====== Recorded data ======
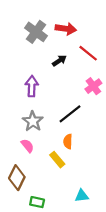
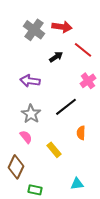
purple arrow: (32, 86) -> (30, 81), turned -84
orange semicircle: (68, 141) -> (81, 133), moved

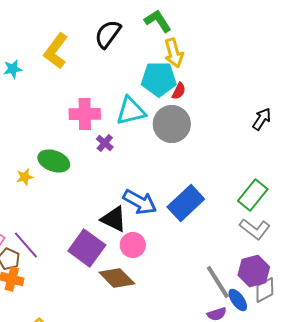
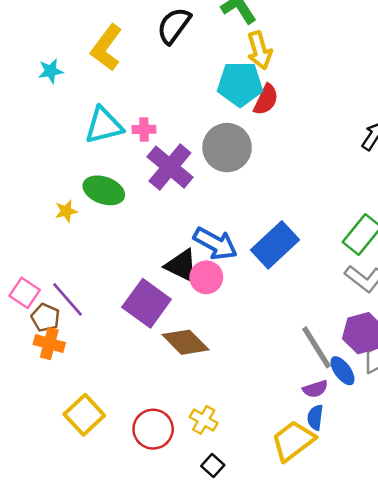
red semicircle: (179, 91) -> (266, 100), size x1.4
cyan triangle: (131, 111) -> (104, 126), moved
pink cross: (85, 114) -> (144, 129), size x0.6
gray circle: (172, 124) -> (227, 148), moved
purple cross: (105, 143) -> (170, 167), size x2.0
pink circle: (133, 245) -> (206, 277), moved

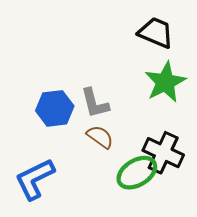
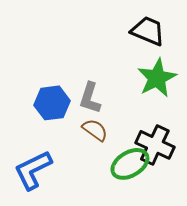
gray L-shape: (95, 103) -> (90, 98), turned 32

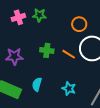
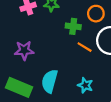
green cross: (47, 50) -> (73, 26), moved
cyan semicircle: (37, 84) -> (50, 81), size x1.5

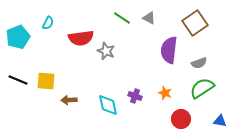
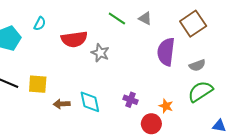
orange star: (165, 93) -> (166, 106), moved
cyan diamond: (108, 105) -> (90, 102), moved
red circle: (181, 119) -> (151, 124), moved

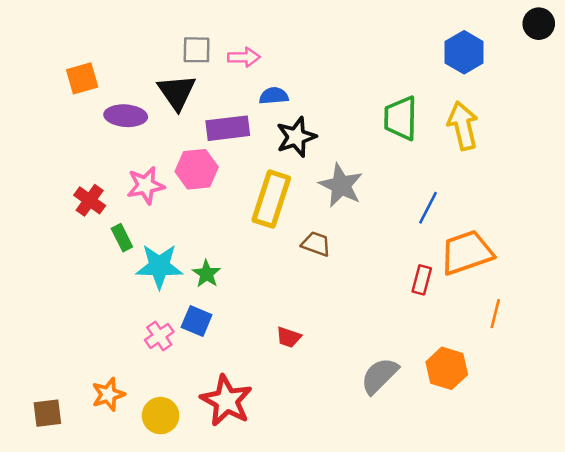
======
[What is expected]:
From the line with "green cross: (47, 50) -> (73, 26), moved" to the last line of the material, both inclusive, set down every line exactly and nothing else; omit pictures.

[Solution for this problem]:
green cross: (47, 50) -> (73, 26), moved
cyan semicircle: (37, 84) -> (50, 81), size x1.5

orange star: (165, 93) -> (166, 106), moved
cyan diamond: (108, 105) -> (90, 102), moved
red circle: (181, 119) -> (151, 124), moved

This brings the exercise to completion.